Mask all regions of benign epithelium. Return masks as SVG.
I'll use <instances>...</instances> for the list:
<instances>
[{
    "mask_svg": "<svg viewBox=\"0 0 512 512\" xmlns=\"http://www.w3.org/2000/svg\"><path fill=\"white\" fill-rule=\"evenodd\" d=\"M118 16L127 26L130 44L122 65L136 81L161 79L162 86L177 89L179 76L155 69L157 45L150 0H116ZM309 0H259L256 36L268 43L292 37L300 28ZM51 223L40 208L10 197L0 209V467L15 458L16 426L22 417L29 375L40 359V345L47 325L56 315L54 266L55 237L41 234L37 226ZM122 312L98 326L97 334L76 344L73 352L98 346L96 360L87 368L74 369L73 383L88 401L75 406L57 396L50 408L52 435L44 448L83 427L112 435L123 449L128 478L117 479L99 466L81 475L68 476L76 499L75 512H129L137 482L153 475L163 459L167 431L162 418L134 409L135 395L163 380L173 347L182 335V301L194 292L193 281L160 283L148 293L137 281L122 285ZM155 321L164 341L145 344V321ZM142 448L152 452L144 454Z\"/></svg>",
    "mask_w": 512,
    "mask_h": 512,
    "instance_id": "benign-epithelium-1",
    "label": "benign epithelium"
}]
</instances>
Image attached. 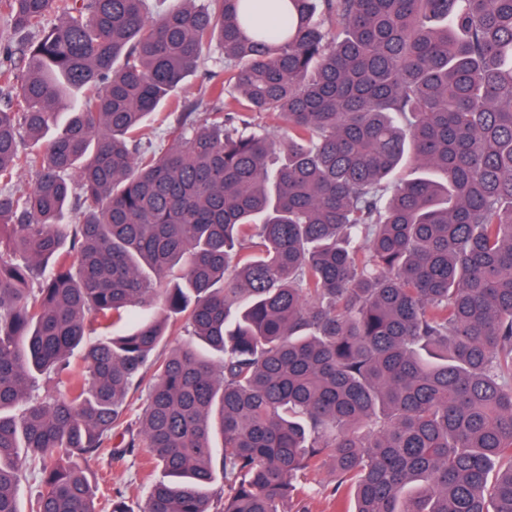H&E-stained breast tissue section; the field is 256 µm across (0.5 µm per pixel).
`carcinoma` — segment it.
<instances>
[{
	"mask_svg": "<svg viewBox=\"0 0 512 512\" xmlns=\"http://www.w3.org/2000/svg\"><path fill=\"white\" fill-rule=\"evenodd\" d=\"M0 15V512H512V0ZM179 97L189 102H197L199 105L197 112H204L206 110L208 107V98L205 95V83L200 73L190 77L185 82L179 92ZM89 474L93 481L102 472L107 473L109 485L112 486V491H120L124 497L128 498L130 504L134 505V510L137 512L135 503L141 502L146 495V488L143 485L142 472L138 467H127L126 465L112 464V471L107 468L105 462L92 458L86 463ZM94 482V481H93ZM336 479V474L329 467L310 473L309 495L300 502L295 500L290 506L307 512H334L327 494L336 484Z\"/></svg>",
	"mask_w": 512,
	"mask_h": 512,
	"instance_id": "carcinoma-1",
	"label": "carcinoma"
}]
</instances>
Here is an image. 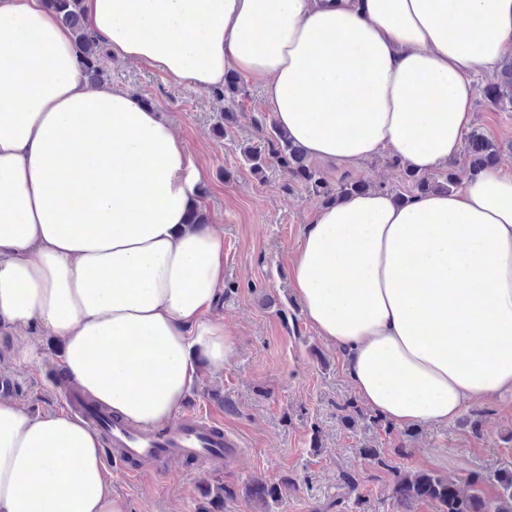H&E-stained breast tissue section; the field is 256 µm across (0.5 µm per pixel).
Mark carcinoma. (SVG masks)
<instances>
[{"label": "carcinoma", "instance_id": "obj_1", "mask_svg": "<svg viewBox=\"0 0 512 512\" xmlns=\"http://www.w3.org/2000/svg\"><path fill=\"white\" fill-rule=\"evenodd\" d=\"M58 20L70 28L74 35L76 52L84 76L92 84L102 82L104 71L101 60L106 55L105 41L90 30L85 22L82 0H46ZM219 94L231 97L247 96L241 77L229 72L224 77V89ZM487 95L494 104H512V61L505 62L499 73L493 76L487 85ZM267 147L248 146L243 149L245 161L251 170L259 174L270 159L288 169L292 175L327 204L343 197L360 194L367 190L362 182H345L337 188H331L319 173L306 162L302 149L291 142L277 125H271L266 139ZM466 153L469 157V175L475 177L494 165L497 159L495 146L483 134L472 131L466 140ZM411 193L431 191L448 192L457 184L452 172L439 177H430L415 171H406ZM496 484L494 495L486 494V485ZM469 492H462L456 484L433 473L419 472L413 476H399L393 486V499L397 506L404 507L414 500H428L437 504L439 512H512V468L504 467L493 477L481 473L472 475L469 480ZM278 486L274 483L256 481L248 489L247 498L258 512H268L269 503L277 501Z\"/></svg>", "mask_w": 512, "mask_h": 512}]
</instances>
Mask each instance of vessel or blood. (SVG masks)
I'll return each mask as SVG.
<instances>
[{
    "mask_svg": "<svg viewBox=\"0 0 512 512\" xmlns=\"http://www.w3.org/2000/svg\"><path fill=\"white\" fill-rule=\"evenodd\" d=\"M81 409L109 444V463L131 477L138 475L137 463L144 458L152 460L157 472L163 473L179 460L230 465L241 456L240 441L197 412L184 415L176 425L158 430L123 422L113 418L108 410L88 403L82 404Z\"/></svg>",
    "mask_w": 512,
    "mask_h": 512,
    "instance_id": "vessel-or-blood-1",
    "label": "vessel or blood"
}]
</instances>
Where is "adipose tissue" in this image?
<instances>
[{
  "mask_svg": "<svg viewBox=\"0 0 512 512\" xmlns=\"http://www.w3.org/2000/svg\"><path fill=\"white\" fill-rule=\"evenodd\" d=\"M113 52L200 90L258 80L312 158L378 156L423 174L455 160L476 75L512 56V0H83ZM203 174L159 112L90 86L45 0H0V328L42 325L71 381L140 426L181 410L198 361L238 338L214 307L224 237L189 223ZM294 292L396 427L444 425L512 390V177L322 207ZM99 434L0 402V512H128Z\"/></svg>",
  "mask_w": 512,
  "mask_h": 512,
  "instance_id": "obj_1",
  "label": "adipose tissue"
}]
</instances>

═══

▸ Goal of the exercise:
In the records above, find the lines containing "each" and copy them.

▸ Result of this exercise:
Mask each instance of vessel or blood. (SVG masks)
I'll return each mask as SVG.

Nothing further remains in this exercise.